*Exercise objective:*
Report each line of the entries below that includes "VBAT".

Source material section start

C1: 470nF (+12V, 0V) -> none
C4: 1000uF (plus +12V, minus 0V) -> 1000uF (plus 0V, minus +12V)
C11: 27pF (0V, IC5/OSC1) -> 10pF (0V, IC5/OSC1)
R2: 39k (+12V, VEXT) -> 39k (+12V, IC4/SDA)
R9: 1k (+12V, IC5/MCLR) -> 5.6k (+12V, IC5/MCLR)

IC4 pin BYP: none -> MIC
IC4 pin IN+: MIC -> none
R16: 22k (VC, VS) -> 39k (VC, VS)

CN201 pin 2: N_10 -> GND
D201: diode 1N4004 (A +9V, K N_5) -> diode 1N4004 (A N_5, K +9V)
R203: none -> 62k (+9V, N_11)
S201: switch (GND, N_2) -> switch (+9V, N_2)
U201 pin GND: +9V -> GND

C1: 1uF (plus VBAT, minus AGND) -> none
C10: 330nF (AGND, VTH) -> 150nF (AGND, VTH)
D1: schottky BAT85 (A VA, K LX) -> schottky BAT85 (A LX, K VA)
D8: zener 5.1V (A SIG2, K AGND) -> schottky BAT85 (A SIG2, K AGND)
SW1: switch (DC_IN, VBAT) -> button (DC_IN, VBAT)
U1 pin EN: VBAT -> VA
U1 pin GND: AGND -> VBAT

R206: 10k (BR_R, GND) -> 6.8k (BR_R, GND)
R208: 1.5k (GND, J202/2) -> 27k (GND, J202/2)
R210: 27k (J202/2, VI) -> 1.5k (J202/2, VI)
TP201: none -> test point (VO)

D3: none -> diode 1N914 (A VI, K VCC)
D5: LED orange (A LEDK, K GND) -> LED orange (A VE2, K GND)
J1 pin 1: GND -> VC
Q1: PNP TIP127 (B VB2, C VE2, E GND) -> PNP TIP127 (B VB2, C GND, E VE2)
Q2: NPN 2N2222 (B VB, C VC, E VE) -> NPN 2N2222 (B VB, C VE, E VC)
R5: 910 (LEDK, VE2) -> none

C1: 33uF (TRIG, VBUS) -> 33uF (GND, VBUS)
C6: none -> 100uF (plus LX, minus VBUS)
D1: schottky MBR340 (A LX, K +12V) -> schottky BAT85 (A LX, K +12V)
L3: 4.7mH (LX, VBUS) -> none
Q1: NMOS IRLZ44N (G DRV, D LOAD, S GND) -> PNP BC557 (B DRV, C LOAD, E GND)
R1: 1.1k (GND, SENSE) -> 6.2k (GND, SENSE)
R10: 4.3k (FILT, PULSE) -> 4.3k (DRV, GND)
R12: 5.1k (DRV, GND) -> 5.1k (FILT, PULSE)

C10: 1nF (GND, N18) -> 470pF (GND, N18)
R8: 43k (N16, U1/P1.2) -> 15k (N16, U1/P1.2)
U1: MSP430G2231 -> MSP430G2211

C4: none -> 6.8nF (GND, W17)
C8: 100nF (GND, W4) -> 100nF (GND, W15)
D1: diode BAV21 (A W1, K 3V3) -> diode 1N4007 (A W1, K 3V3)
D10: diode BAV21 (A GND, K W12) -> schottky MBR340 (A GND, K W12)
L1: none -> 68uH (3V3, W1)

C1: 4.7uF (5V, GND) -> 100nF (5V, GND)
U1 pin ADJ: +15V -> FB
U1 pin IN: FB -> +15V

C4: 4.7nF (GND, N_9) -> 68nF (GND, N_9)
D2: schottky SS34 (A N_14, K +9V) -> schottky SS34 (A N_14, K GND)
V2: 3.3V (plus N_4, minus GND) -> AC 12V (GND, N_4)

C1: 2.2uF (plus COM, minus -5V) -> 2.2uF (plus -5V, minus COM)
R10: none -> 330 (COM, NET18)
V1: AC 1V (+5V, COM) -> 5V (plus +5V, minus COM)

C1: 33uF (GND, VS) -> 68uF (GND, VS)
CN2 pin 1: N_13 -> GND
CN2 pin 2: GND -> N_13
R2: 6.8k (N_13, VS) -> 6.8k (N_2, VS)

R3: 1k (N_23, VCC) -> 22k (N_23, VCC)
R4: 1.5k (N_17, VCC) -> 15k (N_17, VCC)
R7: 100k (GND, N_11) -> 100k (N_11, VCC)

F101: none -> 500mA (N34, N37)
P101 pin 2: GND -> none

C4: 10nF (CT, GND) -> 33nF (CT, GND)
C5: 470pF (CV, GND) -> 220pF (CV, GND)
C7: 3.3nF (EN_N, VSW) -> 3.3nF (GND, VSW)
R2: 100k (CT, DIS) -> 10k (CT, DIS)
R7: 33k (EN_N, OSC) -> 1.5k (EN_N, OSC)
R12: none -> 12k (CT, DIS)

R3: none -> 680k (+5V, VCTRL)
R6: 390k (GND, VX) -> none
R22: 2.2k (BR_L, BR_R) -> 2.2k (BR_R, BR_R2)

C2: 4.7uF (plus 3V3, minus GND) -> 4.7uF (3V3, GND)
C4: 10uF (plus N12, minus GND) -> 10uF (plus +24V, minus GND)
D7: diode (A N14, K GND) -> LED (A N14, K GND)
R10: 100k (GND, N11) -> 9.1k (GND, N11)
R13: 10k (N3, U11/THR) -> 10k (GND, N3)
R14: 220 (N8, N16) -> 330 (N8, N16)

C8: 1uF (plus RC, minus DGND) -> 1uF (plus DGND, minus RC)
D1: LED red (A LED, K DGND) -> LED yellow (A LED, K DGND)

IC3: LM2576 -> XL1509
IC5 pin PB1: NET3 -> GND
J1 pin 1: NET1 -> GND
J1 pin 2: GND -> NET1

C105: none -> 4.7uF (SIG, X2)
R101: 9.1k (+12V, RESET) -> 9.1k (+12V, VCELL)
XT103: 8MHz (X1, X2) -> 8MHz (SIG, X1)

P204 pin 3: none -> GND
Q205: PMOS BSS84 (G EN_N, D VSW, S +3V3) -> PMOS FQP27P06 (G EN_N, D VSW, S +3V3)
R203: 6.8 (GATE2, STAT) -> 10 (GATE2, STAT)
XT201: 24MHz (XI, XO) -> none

Source material section end

*Reply:*
C1: 1uF (plus VBAT, minus AGND) -> none
SW1: switch (DC_IN, VBAT) -> button (DC_IN, VBAT)
U1 pin EN: VBAT -> VA
U1 pin GND: AGND -> VBAT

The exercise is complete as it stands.